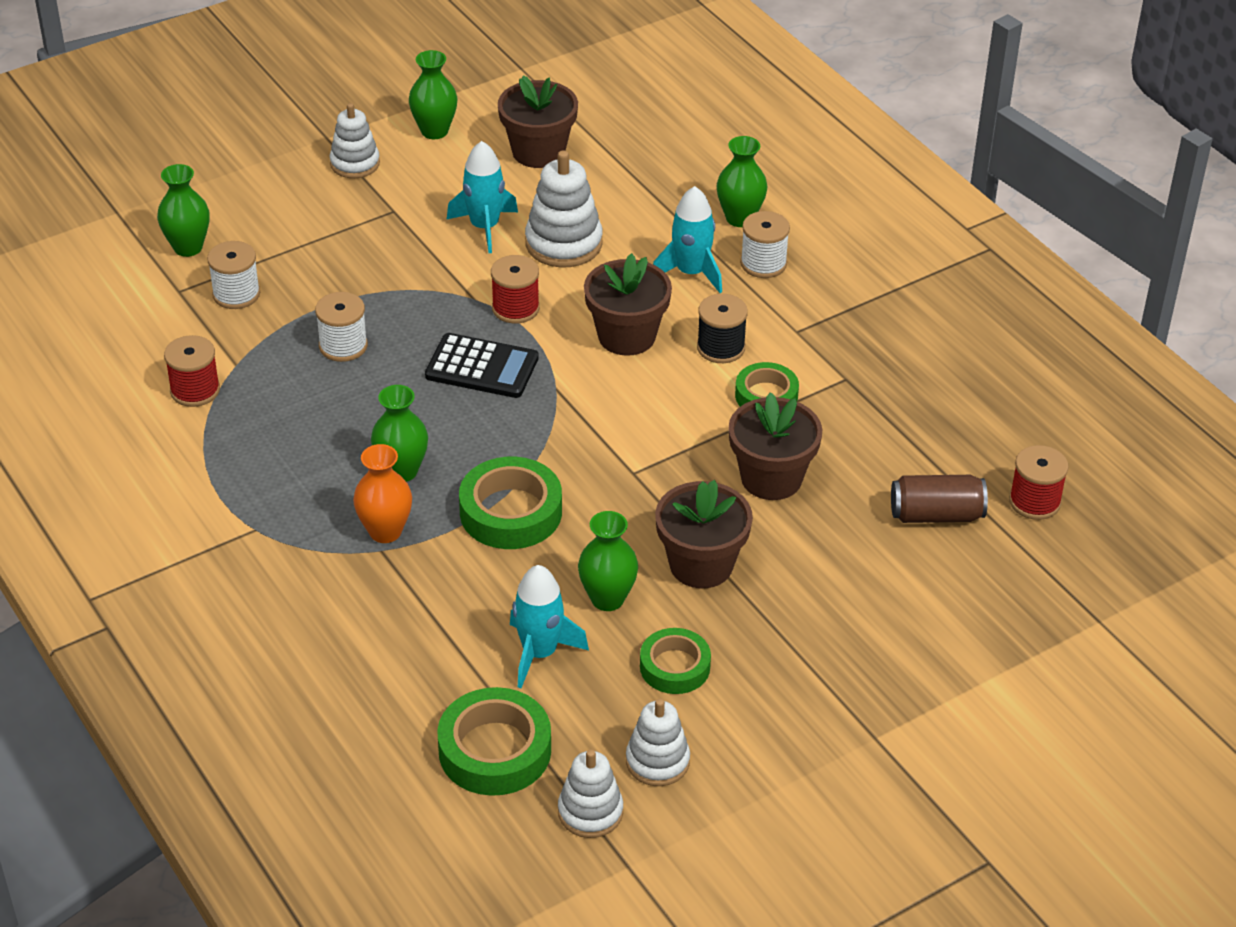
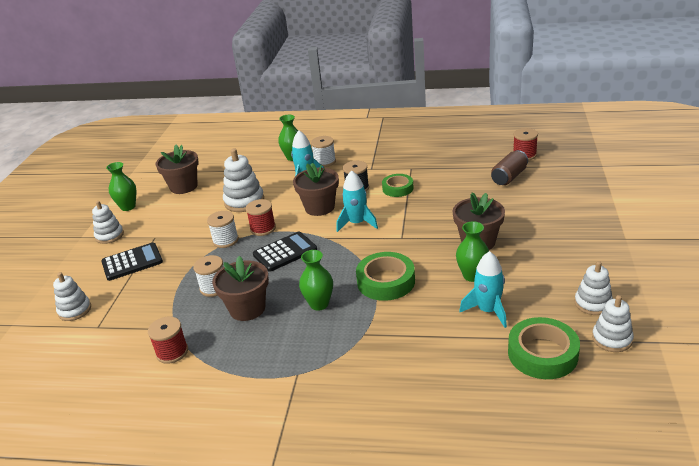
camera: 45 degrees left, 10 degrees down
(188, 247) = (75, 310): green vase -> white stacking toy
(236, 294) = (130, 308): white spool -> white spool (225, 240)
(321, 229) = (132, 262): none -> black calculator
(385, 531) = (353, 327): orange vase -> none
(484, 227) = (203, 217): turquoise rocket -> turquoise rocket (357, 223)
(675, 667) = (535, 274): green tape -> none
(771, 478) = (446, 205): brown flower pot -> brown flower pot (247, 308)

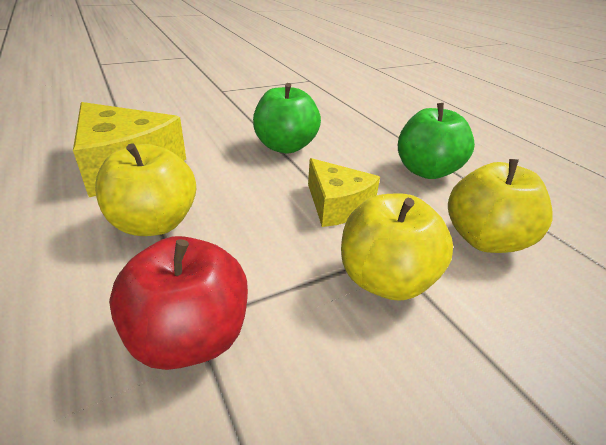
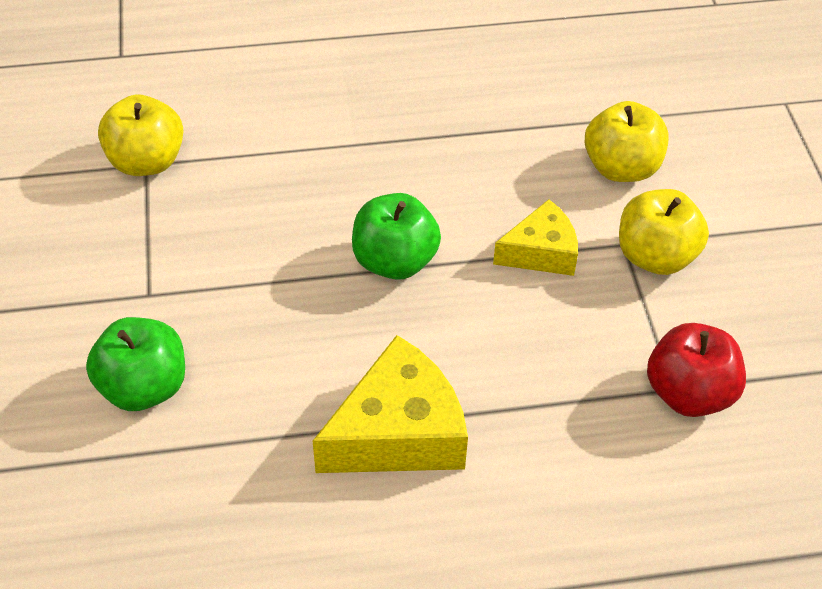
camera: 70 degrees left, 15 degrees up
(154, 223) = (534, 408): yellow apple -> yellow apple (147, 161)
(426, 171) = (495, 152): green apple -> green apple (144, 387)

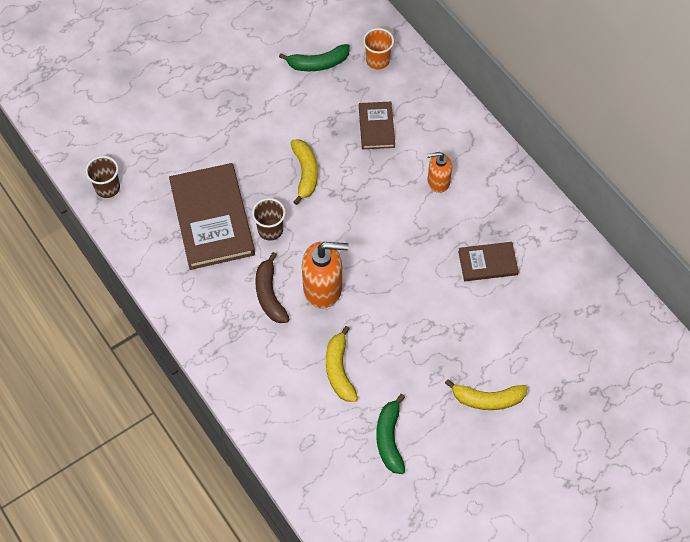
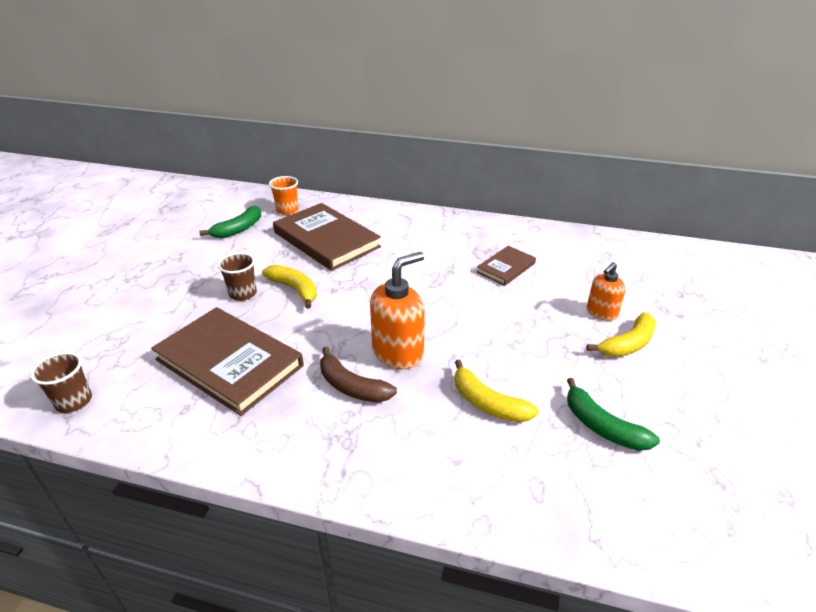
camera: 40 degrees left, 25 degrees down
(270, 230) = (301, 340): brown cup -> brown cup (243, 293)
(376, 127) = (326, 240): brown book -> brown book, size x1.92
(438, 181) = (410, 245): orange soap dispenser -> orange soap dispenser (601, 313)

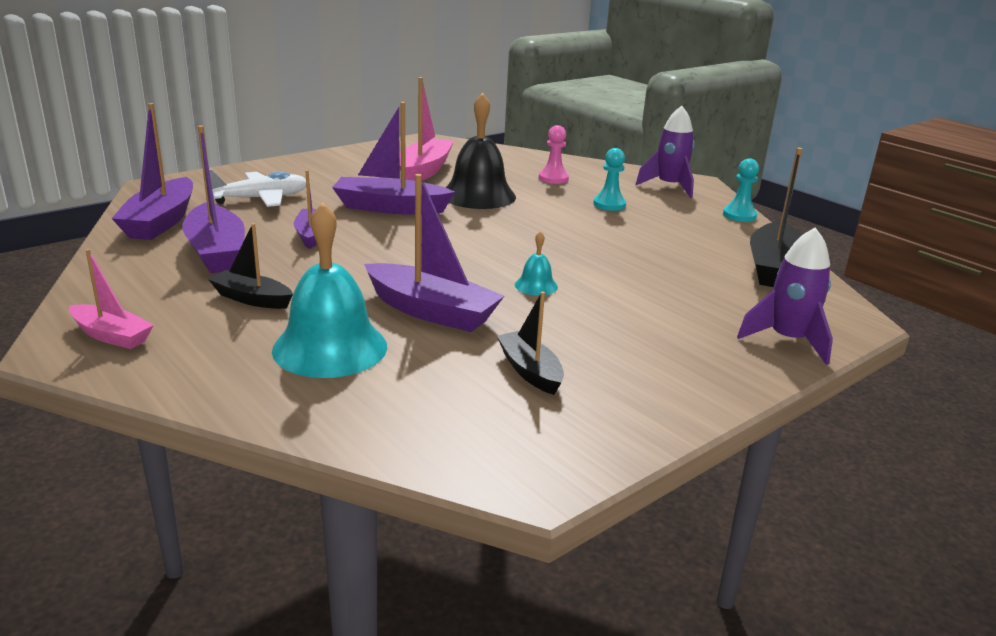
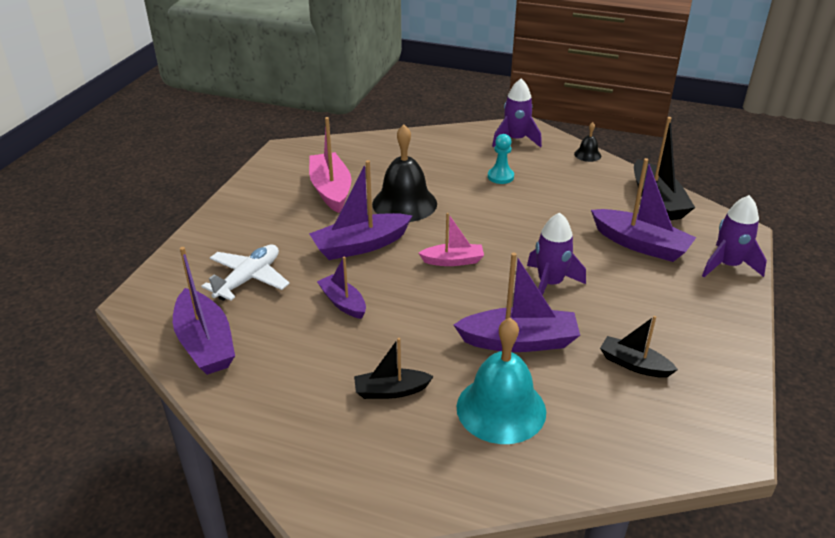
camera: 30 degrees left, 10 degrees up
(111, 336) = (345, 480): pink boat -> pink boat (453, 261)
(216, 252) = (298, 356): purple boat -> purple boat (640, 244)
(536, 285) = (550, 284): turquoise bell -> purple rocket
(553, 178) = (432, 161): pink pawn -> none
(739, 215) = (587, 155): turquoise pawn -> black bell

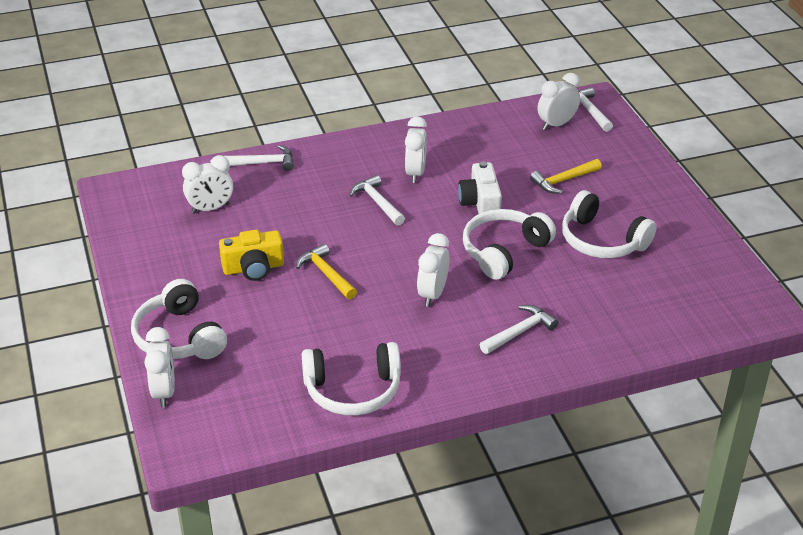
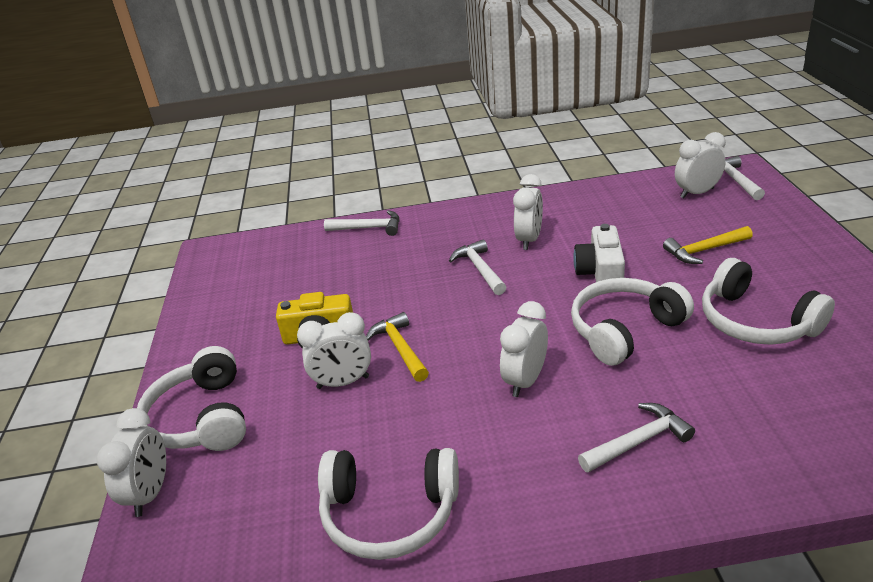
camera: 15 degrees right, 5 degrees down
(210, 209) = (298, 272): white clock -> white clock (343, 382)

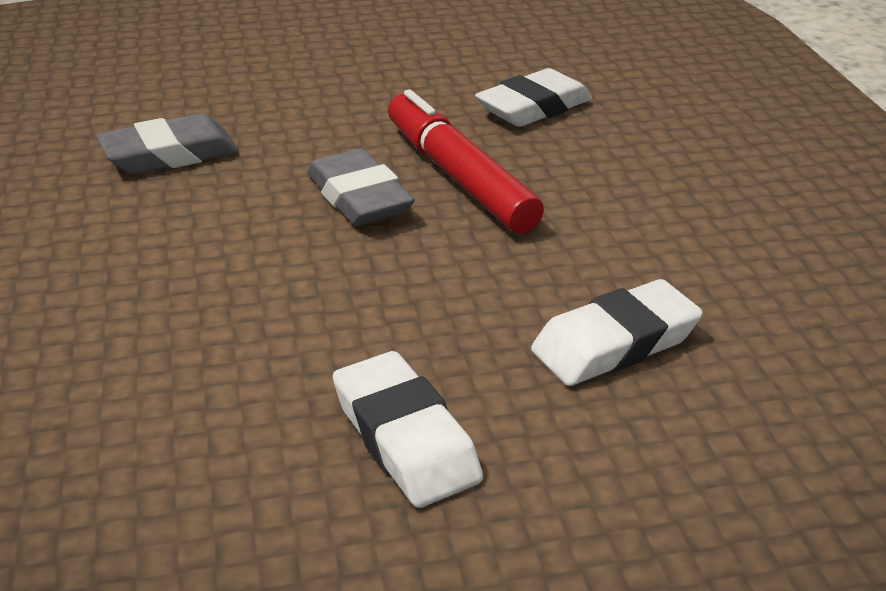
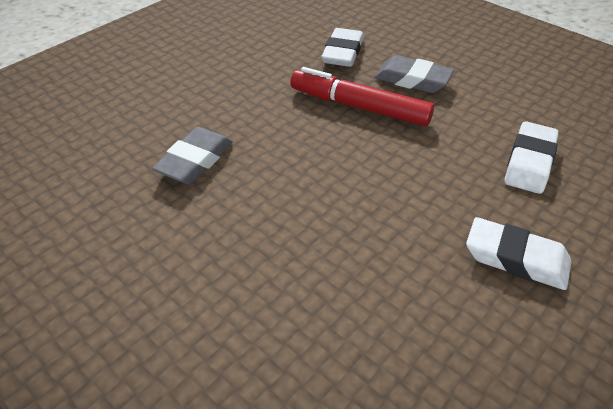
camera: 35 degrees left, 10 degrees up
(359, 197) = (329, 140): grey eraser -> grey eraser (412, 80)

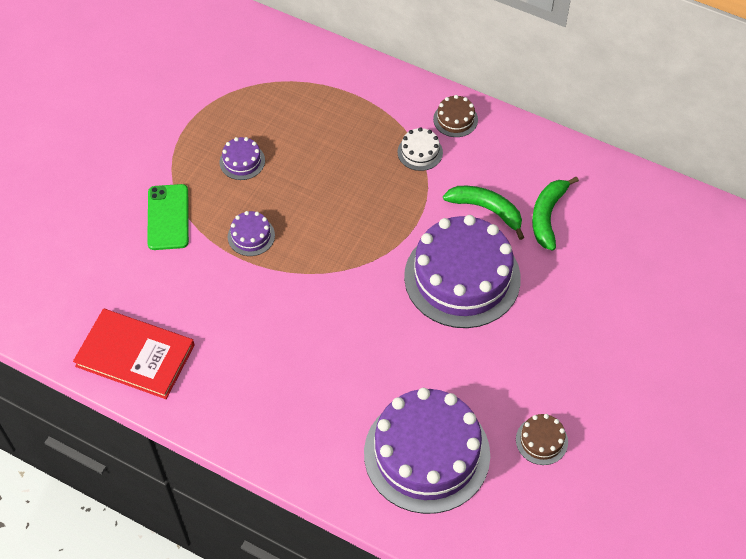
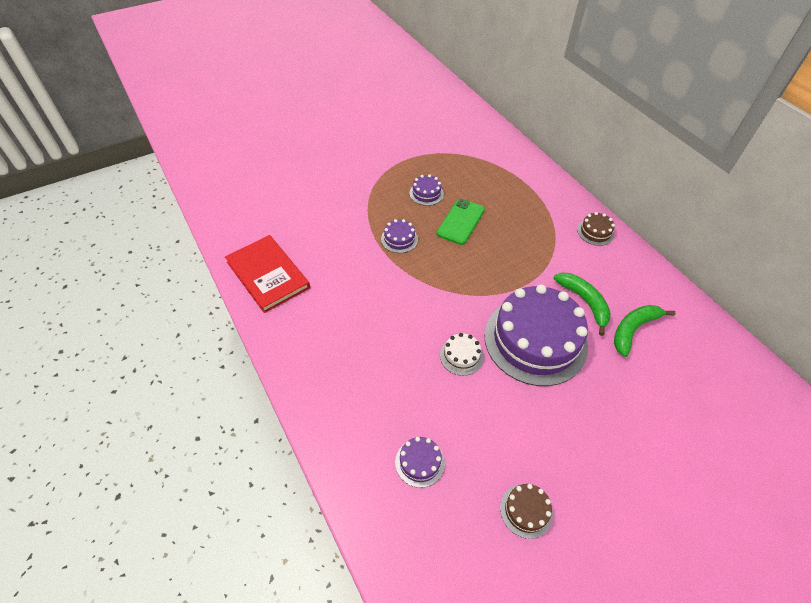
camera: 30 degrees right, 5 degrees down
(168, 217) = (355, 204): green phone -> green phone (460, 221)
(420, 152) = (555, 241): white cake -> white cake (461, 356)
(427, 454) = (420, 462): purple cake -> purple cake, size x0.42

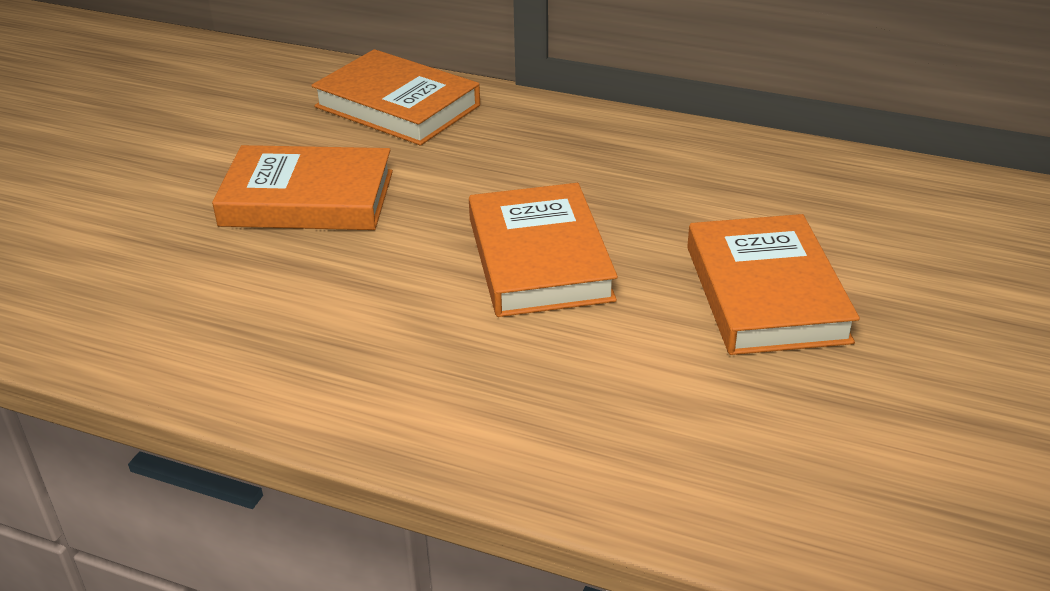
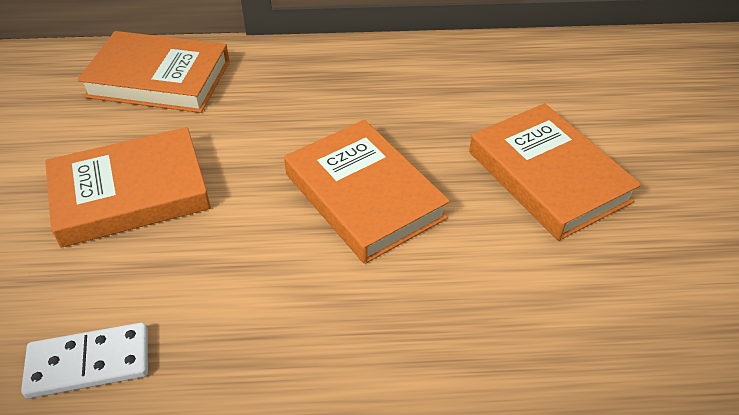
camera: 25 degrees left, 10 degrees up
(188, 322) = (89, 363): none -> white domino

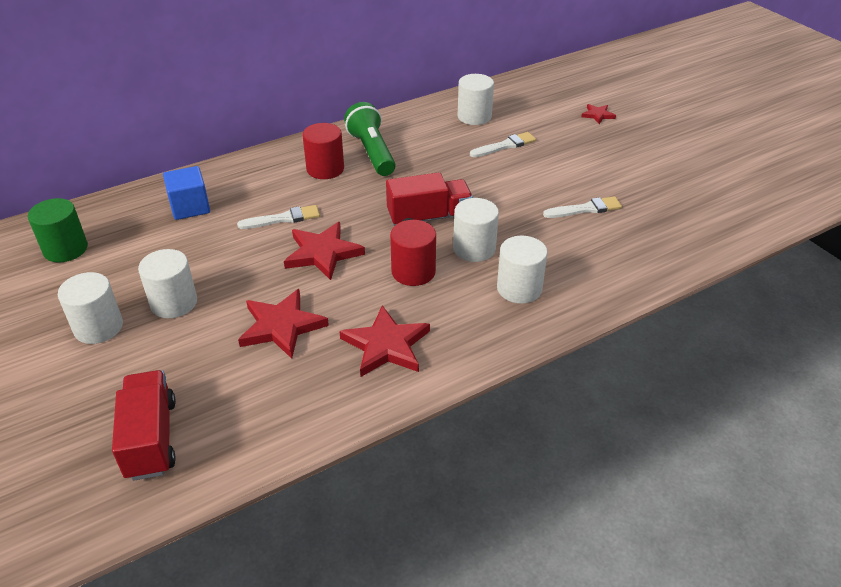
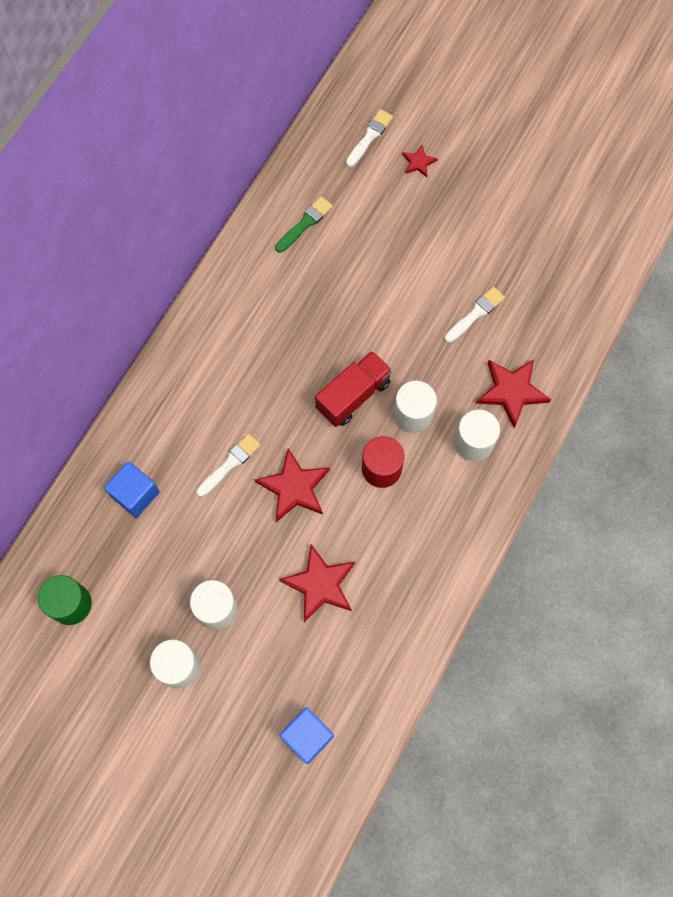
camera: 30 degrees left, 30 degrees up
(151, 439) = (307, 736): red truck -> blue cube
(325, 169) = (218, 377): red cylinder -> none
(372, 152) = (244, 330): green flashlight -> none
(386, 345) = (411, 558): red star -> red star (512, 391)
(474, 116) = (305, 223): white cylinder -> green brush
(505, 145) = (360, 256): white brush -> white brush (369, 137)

* Task to carry out *
Please output every record above exactly. Leave the pictures out.

* Written response *
camera: 45 degrees left, 10 degrees down
(188, 247) = (75, 310): green vase -> white stacking toy
(236, 294) = (130, 308): white spool -> white spool (225, 240)
(321, 229) = (132, 262): none -> black calculator
(385, 531) = (353, 327): orange vase -> none
(484, 227) = (203, 217): turquoise rocket -> turquoise rocket (357, 223)
(675, 667) = (535, 274): green tape -> none
(771, 478) = (446, 205): brown flower pot -> brown flower pot (247, 308)

camera: 70 degrees left, 15 degrees up
(154, 223) = (534, 408): yellow apple -> yellow apple (147, 161)
(426, 171) = (495, 152): green apple -> green apple (144, 387)

camera: 40 degrees left, 25 degrees down
(270, 230) = (301, 340): brown cup -> brown cup (243, 293)
(376, 127) = (326, 240): brown book -> brown book, size x1.92
(438, 181) = (410, 245): orange soap dispenser -> orange soap dispenser (601, 313)

camera: 30 degrees left, 10 degrees up
(111, 336) = (345, 480): pink boat -> pink boat (453, 261)
(216, 252) = (298, 356): purple boat -> purple boat (640, 244)
(536, 285) = (550, 284): turquoise bell -> purple rocket
(553, 178) = (432, 161): pink pawn -> none
(739, 215) = (587, 155): turquoise pawn -> black bell

camera: 15 degrees right, 5 degrees down
(210, 209) = (298, 272): white clock -> white clock (343, 382)

camera: 35 degrees left, 10 degrees up
(359, 197) = (329, 140): grey eraser -> grey eraser (412, 80)

camera: 30 degrees right, 5 degrees down
(168, 217) = (355, 204): green phone -> green phone (460, 221)
(420, 152) = (555, 241): white cake -> white cake (461, 356)
(427, 454) = (420, 462): purple cake -> purple cake, size x0.42

camera: 25 degrees left, 10 degrees up
(188, 322) = (89, 363): none -> white domino

camera: 30 degrees left, 30 degrees up
(151, 439) = (307, 736): red truck -> blue cube
(325, 169) = (218, 377): red cylinder -> none
(372, 152) = (244, 330): green flashlight -> none
(386, 345) = (411, 558): red star -> red star (512, 391)
(474, 116) = (305, 223): white cylinder -> green brush
(505, 145) = (360, 256): white brush -> white brush (369, 137)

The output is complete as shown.